Without any pictures, retype exactly the lines from the one with "RADIO3 pin CSN: GP8 -> GP3" through the final line of the records.

=== Section Start ===

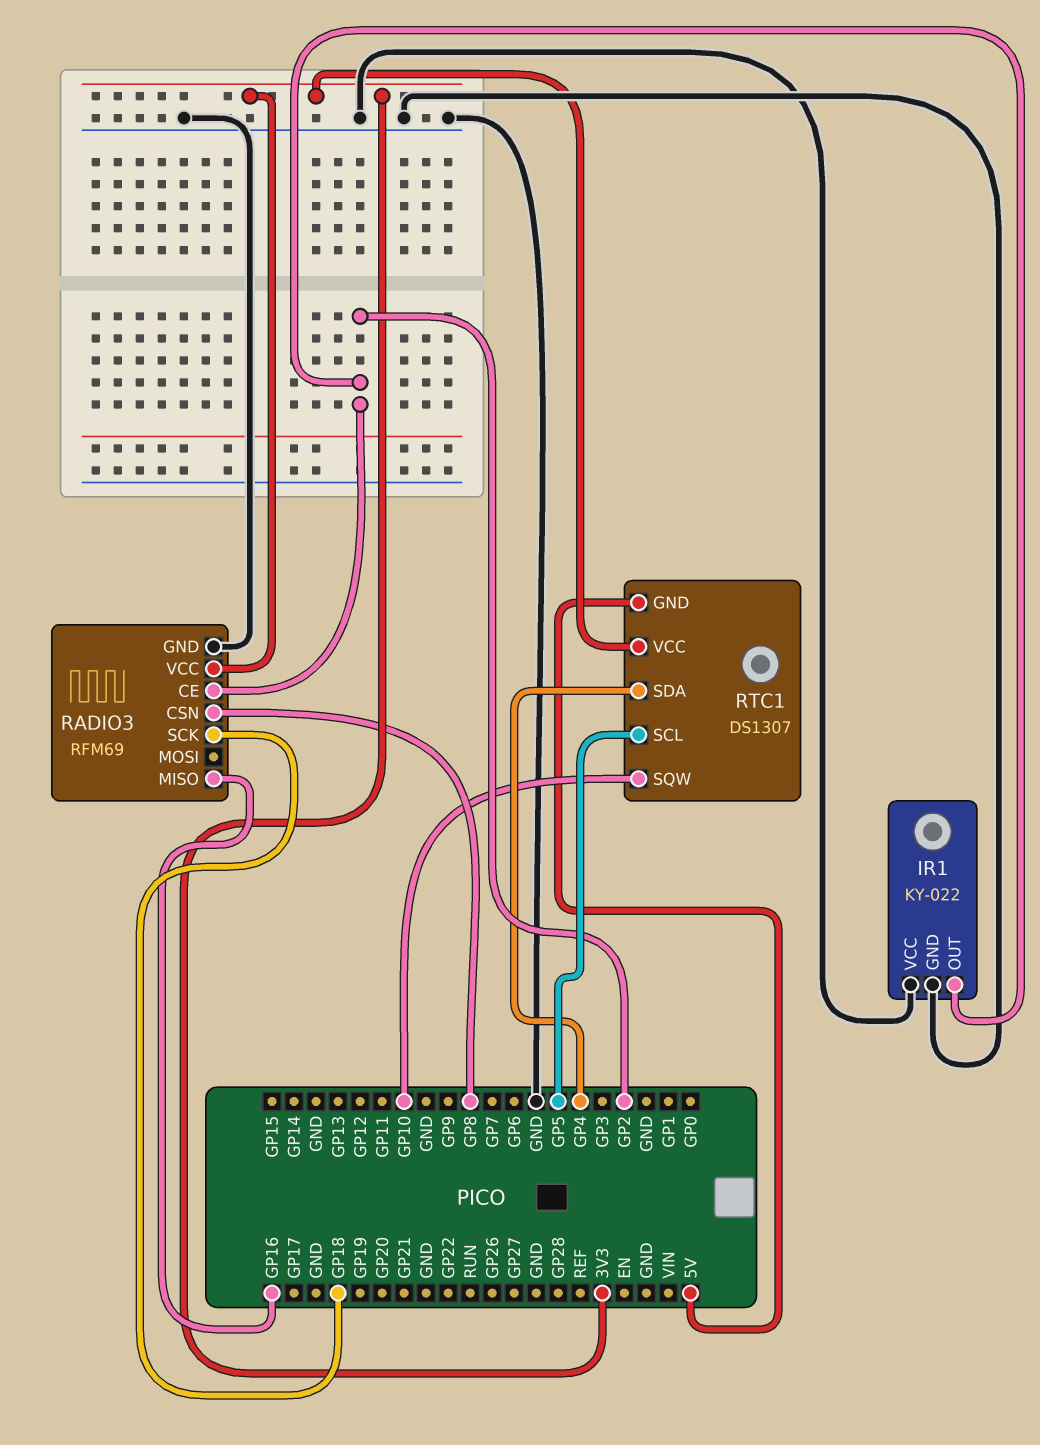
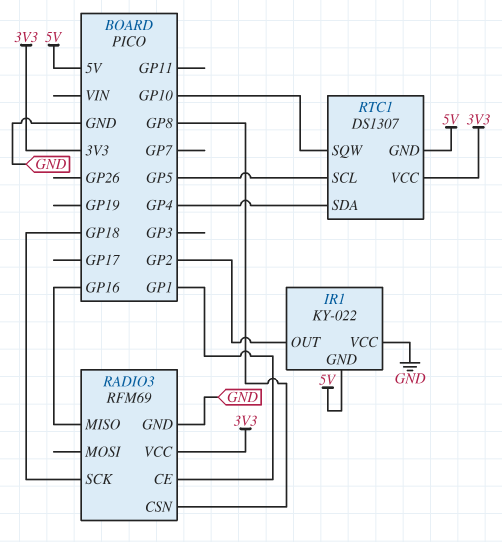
IR1 pin GND: GND -> 5V
RADIO3 pin CE: GP2 -> GP1

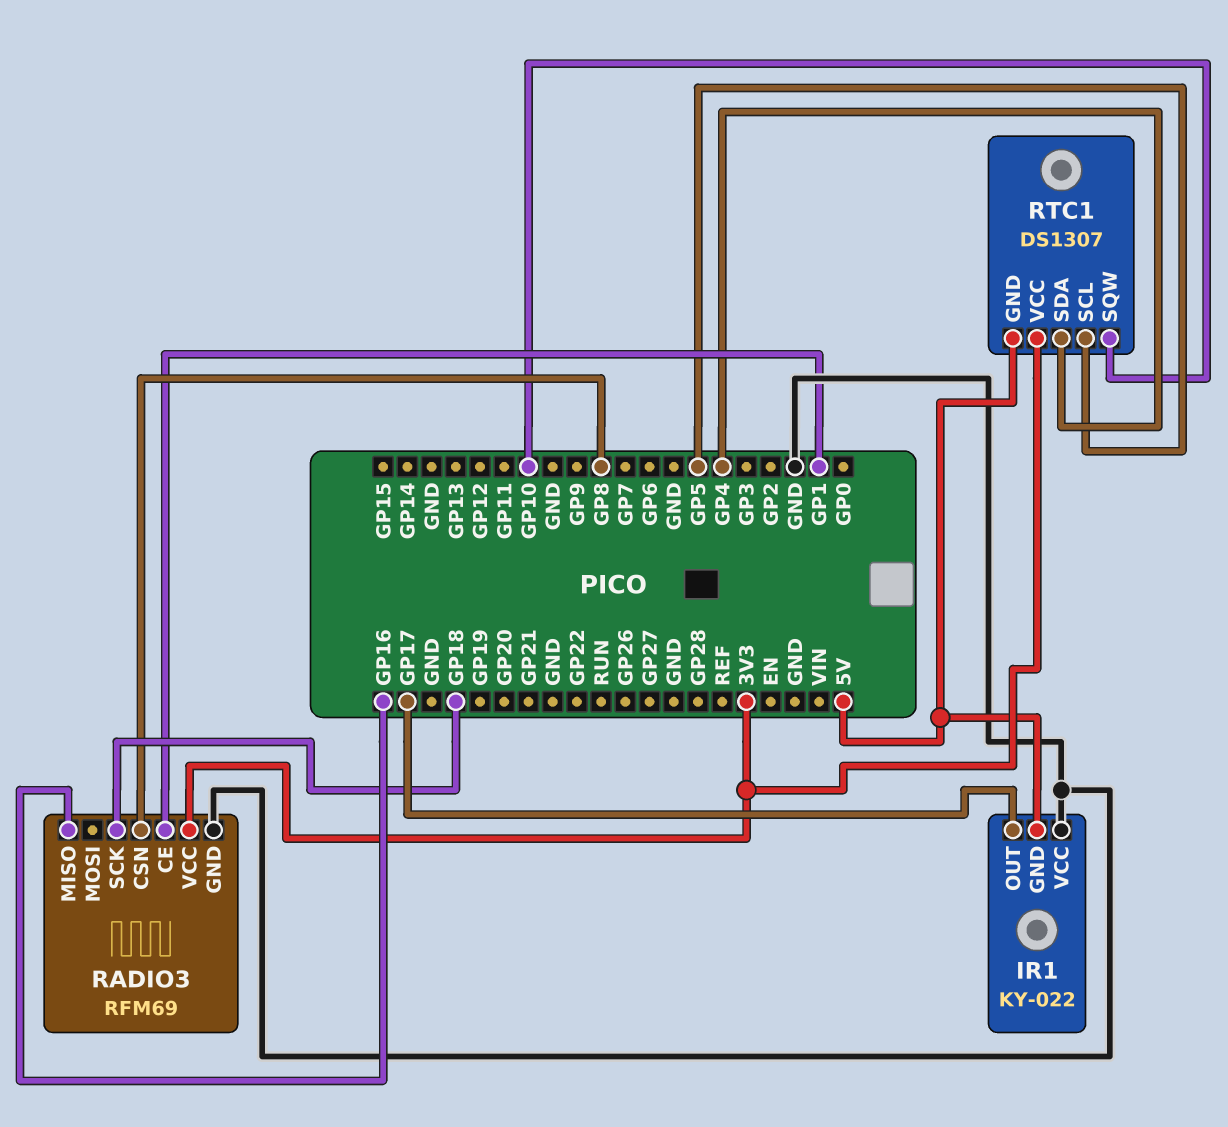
IR1 pin OUT: GP2 -> GP17

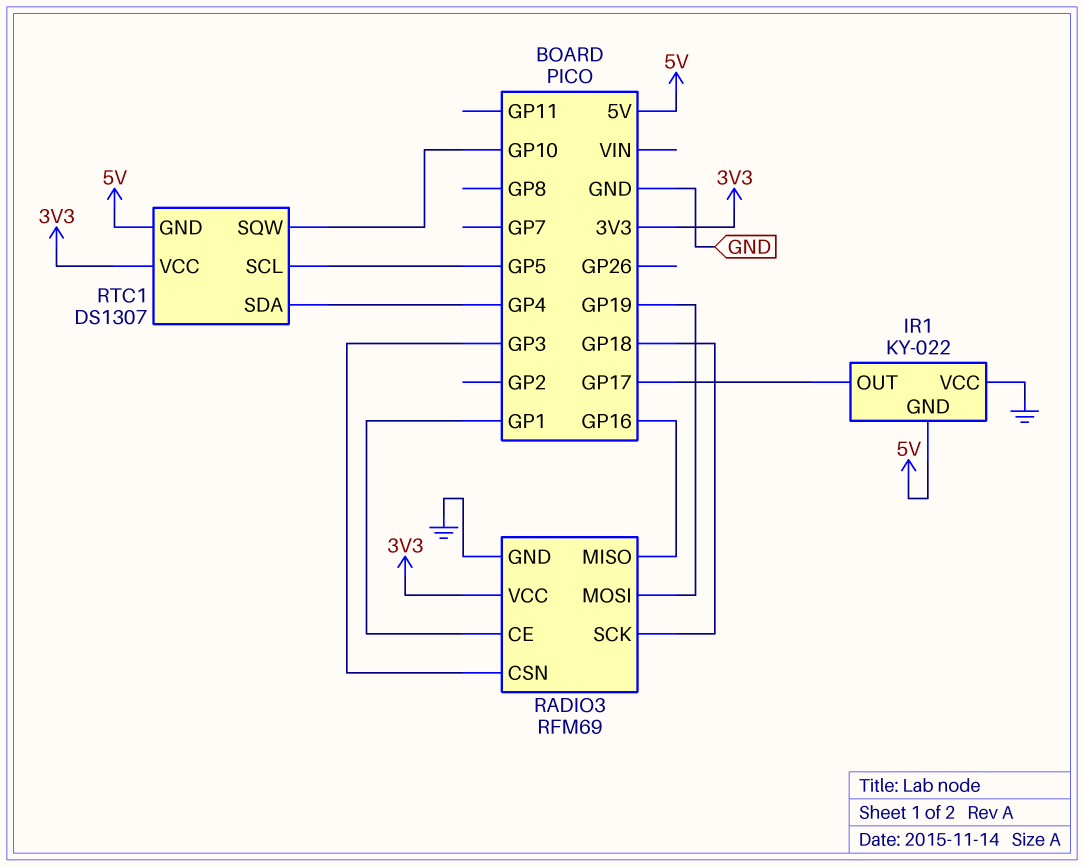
RADIO3 pin CSN: GP8 -> GP3
RADIO3 pin MOSI: none -> GP19

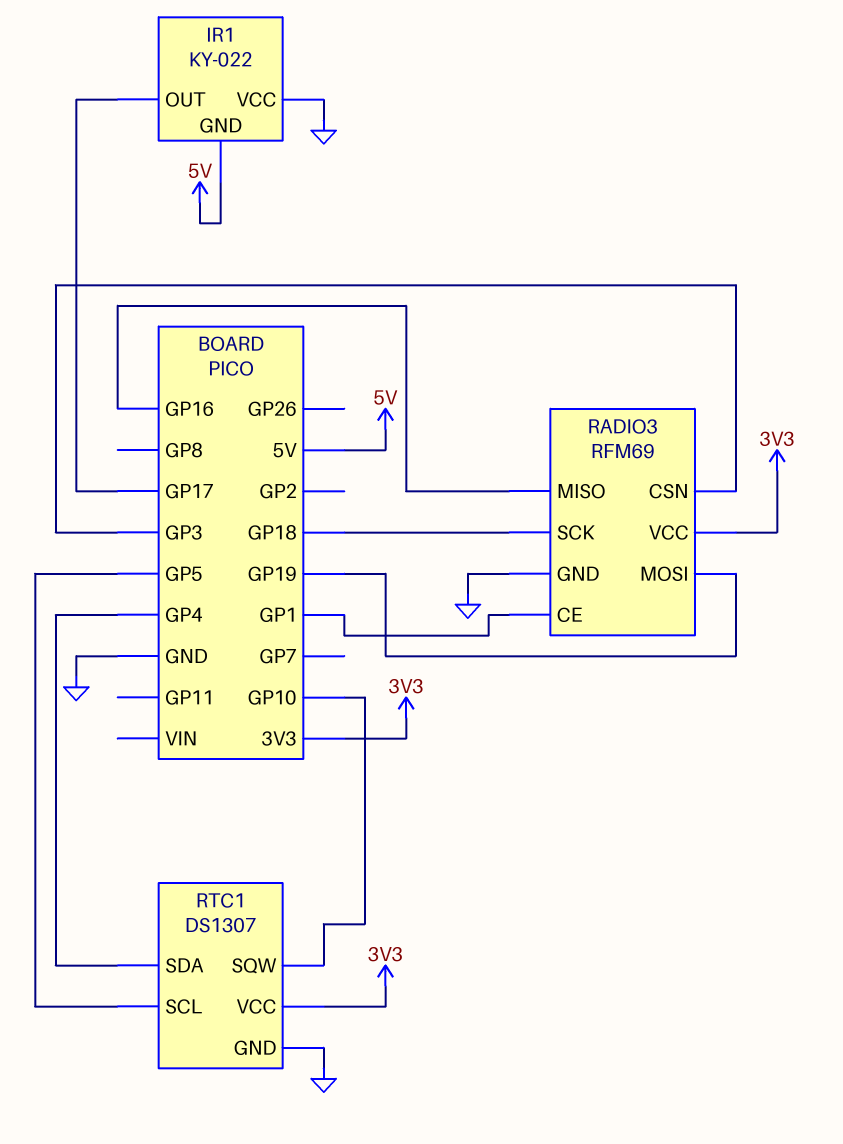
RTC1 pin GND: 5V -> GND

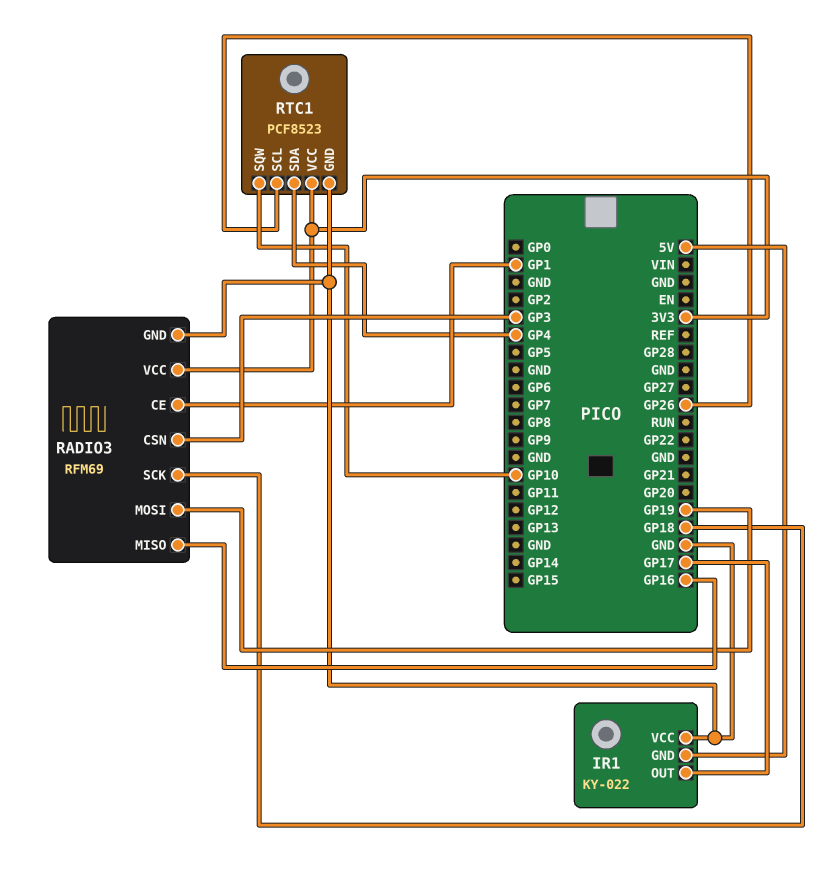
RTC1: DS1307 -> PCF8523
RTC1 pin SCL: GP5 -> GP26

=== Section End ===

Exercise solution
RADIO3 pin CSN: GP8 -> GP3
RADIO3 pin MOSI: none -> GP19

RTC1 pin GND: 5V -> GND

RTC1: DS1307 -> PCF8523
RTC1 pin SCL: GP5 -> GP26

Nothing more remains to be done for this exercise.